All records, exactly as written, minus the pictures: copy them out.

▸ EXERCISE MATERIAL

# # #

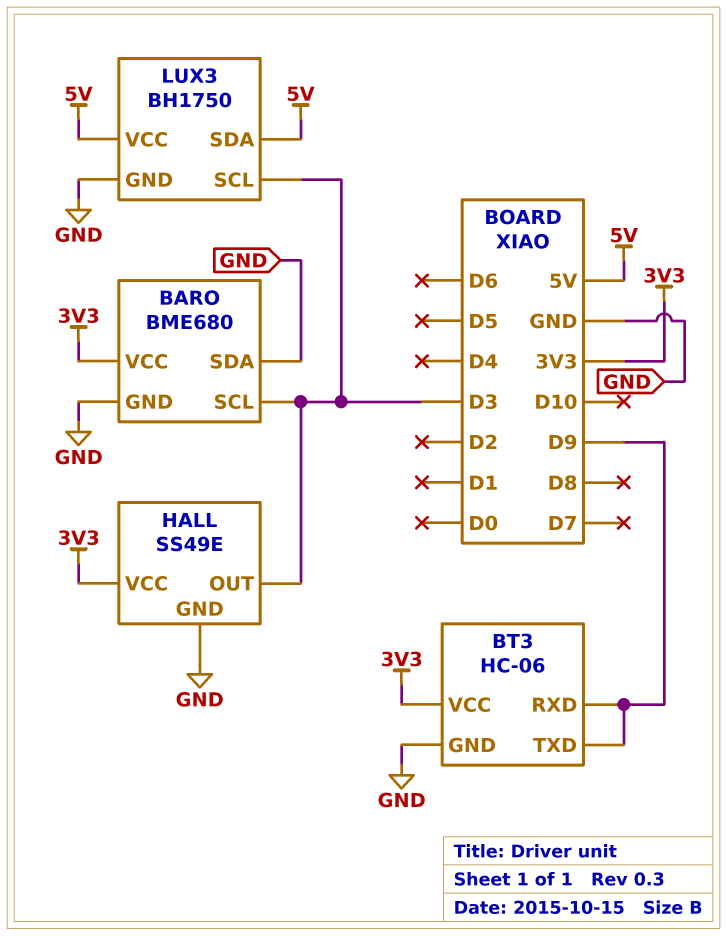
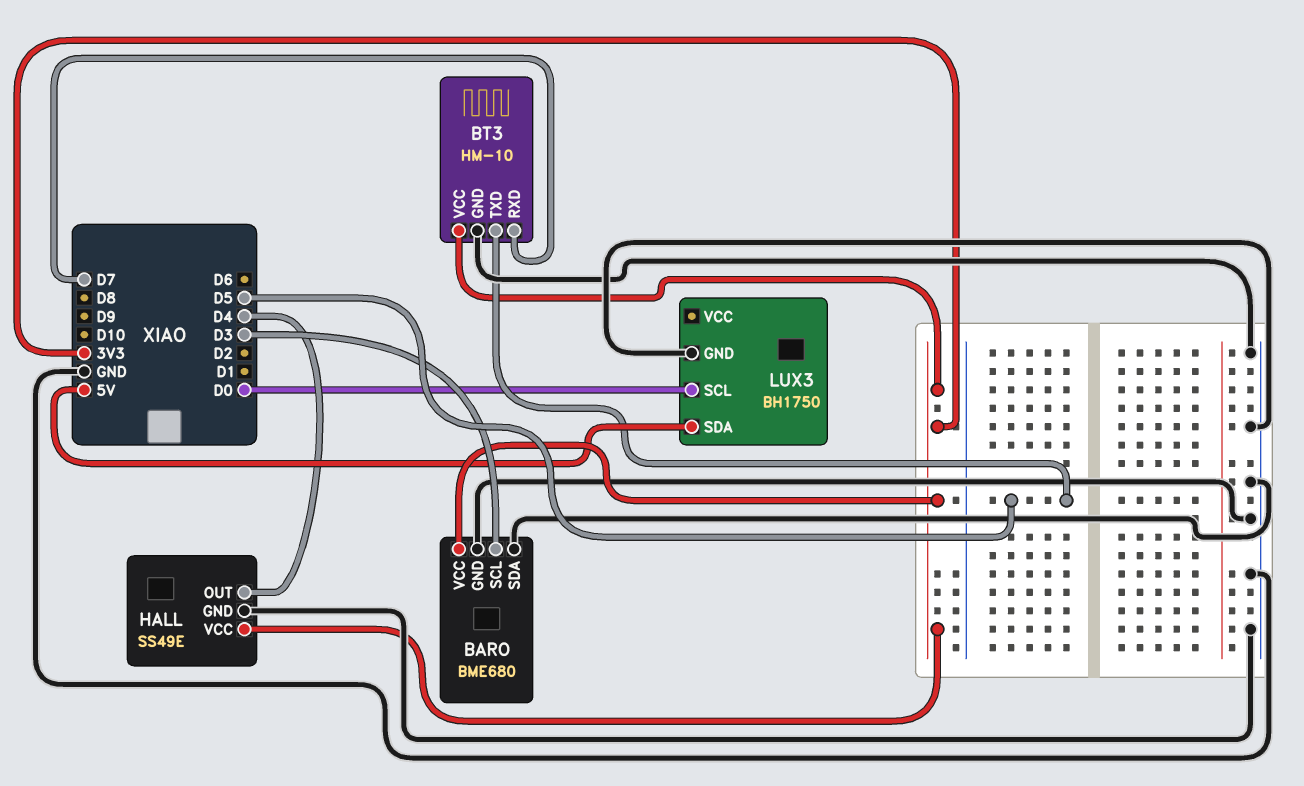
BT3: HC-06 -> HM-10
BT3 pin RXD: D9 -> D7
BT3 pin TXD: D9 -> D5
HALL pin OUT: D3 -> D4
LUX3 pin SCL: D3 -> D0
LUX3 pin VCC: 5V -> none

# # #

▸ COMPLETED TASK
BT3: HC-06 -> HM-10
BT3 pin RXD: D9 -> D7
BT3 pin TXD: D9 -> D5
HALL pin OUT: D3 -> D4
LUX3 pin SCL: D3 -> D0
LUX3 pin VCC: 5V -> none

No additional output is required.